Short problem
Repeat the following lines exactly and nothing else: the line containing "Segment regions of" and each line after it through the end of the listing.

Task inputs
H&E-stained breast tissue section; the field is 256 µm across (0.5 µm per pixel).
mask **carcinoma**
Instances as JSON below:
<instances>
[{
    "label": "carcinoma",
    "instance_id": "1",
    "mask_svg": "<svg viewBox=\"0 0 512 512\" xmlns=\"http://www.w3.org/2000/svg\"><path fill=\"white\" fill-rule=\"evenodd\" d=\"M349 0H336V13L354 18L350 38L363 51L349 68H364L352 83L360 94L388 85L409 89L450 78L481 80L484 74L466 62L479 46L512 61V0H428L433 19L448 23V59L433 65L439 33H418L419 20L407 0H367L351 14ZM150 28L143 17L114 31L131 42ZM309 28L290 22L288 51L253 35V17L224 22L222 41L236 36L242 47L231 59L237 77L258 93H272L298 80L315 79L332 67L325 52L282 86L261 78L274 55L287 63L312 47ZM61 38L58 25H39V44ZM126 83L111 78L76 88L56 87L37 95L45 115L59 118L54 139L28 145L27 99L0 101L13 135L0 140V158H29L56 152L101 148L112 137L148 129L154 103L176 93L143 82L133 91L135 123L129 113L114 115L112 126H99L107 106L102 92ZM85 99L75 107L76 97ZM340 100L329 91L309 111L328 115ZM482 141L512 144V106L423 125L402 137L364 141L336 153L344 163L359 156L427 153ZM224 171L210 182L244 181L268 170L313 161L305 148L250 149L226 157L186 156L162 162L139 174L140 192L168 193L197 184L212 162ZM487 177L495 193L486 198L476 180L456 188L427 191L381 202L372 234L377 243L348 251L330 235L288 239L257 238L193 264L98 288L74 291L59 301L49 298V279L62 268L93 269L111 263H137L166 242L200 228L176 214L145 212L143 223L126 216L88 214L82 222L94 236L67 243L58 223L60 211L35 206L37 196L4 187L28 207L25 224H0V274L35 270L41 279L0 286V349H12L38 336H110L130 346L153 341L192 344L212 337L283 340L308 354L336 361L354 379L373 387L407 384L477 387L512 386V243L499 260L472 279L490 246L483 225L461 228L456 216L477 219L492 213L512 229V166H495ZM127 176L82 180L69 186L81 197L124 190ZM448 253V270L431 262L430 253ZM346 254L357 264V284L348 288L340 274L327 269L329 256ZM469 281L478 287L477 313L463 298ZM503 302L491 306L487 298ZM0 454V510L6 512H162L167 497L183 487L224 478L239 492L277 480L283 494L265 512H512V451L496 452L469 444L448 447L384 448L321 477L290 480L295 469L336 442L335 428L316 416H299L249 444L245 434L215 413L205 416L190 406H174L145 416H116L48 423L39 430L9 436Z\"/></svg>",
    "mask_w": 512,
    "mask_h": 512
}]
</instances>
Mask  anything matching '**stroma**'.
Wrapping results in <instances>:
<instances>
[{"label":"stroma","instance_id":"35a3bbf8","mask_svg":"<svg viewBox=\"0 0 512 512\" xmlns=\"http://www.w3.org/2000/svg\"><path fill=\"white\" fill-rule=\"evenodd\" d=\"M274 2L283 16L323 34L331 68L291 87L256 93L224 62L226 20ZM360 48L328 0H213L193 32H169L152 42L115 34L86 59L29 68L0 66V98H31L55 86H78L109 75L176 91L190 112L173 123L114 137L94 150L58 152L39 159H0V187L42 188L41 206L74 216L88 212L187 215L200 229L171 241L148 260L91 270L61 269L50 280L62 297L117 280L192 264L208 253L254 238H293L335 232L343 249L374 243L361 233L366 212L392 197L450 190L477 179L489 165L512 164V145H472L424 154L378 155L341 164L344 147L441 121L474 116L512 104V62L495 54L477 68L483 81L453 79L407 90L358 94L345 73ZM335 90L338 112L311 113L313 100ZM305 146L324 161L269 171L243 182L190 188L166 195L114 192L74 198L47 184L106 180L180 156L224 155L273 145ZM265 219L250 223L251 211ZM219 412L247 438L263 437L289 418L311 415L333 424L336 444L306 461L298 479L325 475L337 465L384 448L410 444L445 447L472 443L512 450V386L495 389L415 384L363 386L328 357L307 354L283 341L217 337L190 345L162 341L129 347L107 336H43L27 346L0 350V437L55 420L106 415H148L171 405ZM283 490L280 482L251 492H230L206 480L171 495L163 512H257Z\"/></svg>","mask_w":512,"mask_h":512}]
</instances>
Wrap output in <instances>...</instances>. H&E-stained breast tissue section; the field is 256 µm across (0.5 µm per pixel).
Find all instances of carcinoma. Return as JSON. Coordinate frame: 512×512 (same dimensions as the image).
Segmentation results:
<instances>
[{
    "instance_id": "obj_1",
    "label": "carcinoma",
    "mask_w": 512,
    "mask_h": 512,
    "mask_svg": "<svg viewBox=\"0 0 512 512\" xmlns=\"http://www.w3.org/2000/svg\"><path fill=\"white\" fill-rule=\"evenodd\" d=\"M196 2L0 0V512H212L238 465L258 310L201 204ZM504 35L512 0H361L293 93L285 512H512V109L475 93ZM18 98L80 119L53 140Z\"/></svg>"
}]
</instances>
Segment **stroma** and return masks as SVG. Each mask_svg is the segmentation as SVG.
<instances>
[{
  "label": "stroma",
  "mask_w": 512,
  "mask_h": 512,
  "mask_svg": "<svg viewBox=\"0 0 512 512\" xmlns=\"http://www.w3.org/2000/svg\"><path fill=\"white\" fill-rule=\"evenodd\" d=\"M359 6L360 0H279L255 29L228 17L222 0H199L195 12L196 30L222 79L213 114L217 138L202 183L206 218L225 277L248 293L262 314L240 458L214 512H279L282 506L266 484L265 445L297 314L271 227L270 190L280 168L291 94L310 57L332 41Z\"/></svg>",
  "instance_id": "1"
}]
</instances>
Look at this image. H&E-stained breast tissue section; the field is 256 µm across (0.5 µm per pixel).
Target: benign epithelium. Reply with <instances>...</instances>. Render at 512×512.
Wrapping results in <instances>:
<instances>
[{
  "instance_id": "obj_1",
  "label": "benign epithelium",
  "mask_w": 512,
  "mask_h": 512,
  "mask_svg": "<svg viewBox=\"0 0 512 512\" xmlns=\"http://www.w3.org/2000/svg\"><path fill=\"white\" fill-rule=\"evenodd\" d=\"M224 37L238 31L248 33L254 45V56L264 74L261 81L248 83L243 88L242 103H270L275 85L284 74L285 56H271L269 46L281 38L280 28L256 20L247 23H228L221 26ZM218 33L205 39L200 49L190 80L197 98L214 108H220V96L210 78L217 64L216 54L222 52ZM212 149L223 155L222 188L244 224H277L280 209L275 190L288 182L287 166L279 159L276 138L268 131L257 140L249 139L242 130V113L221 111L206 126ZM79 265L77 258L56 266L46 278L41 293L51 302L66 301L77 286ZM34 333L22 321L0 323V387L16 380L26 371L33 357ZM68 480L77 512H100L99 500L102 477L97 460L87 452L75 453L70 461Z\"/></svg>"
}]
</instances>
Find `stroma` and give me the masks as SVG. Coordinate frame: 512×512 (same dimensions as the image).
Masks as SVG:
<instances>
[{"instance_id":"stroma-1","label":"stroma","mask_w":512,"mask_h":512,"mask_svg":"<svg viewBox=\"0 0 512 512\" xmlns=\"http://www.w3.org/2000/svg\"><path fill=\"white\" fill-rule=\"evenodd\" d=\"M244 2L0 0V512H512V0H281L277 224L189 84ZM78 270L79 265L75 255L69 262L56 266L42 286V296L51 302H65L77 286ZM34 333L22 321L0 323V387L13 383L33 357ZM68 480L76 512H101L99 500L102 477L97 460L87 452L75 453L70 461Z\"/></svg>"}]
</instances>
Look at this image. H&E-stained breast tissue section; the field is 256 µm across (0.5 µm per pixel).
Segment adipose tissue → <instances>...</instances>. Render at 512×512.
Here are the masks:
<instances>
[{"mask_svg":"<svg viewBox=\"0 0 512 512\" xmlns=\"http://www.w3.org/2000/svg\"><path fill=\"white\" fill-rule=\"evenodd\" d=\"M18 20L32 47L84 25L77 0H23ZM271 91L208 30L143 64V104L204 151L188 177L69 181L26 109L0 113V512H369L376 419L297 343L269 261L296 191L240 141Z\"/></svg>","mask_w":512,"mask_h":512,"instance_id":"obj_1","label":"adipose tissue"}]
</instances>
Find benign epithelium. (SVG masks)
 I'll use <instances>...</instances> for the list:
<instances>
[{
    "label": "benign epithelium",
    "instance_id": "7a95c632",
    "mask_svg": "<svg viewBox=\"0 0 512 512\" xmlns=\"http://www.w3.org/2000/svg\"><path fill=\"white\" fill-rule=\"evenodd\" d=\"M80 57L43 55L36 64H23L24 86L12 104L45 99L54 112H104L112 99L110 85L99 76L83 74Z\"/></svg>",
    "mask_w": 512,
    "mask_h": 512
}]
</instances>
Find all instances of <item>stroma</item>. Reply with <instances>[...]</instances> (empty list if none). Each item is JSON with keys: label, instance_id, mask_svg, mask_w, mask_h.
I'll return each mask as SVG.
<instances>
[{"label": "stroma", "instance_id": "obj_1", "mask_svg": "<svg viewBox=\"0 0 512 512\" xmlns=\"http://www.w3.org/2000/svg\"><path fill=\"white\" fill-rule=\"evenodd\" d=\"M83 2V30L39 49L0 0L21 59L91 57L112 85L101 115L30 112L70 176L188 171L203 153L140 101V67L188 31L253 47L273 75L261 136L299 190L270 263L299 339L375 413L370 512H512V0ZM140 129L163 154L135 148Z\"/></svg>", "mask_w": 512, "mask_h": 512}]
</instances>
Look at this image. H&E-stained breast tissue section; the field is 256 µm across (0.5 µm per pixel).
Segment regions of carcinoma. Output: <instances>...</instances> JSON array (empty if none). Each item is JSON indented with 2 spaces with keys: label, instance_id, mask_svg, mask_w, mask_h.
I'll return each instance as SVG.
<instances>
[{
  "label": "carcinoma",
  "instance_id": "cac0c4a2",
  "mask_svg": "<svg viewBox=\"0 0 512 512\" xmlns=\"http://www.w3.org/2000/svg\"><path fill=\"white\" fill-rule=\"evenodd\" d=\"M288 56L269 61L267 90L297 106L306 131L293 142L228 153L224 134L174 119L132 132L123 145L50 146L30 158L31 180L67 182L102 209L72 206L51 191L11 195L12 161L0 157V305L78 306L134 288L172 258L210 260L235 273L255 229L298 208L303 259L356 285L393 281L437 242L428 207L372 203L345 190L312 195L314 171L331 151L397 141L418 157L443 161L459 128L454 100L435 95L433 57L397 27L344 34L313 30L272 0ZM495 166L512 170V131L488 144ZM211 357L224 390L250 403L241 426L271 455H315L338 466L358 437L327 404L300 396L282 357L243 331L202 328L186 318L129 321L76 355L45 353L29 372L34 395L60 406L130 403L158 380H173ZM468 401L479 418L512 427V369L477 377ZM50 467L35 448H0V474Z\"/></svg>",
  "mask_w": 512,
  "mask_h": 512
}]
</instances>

In response
Segment regions of carcinoma. Output: <instances>...</instances> JSON array (empty if none). Each item is JSON indented with 2 spaces with keys: label, instance_id, mask_svg, mask_w, mask_h.
I'll return each instance as SVG.
<instances>
[{
  "label": "carcinoma",
  "instance_id": "cac0c4a2",
  "mask_svg": "<svg viewBox=\"0 0 512 512\" xmlns=\"http://www.w3.org/2000/svg\"><path fill=\"white\" fill-rule=\"evenodd\" d=\"M288 56L269 61L267 90L297 106L306 131L293 142L228 153L224 134L174 119L132 132L123 145L50 146L30 158L31 180L67 182L102 209L72 206L51 191L11 195L12 161L0 157V305L78 306L134 288L172 258L210 260L235 273L255 229L298 208L303 259L356 285L393 281L437 242L428 207L372 203L345 190L312 195L314 171L331 151L397 141L418 157L443 161L459 128L454 100L435 95L433 57L397 27L344 34L313 30L272 0ZM495 166L512 170V131L488 144ZM211 357L224 390L250 403L241 426L271 455H315L338 466L358 437L327 404L300 396L282 357L243 331L202 328L186 318L129 321L76 355L45 353L29 372L34 395L60 406L130 403L158 380H173ZM468 401L479 418L512 427V369L477 377ZM50 467L35 448H0V474Z\"/></svg>",
  "mask_w": 512,
  "mask_h": 512
}]
</instances>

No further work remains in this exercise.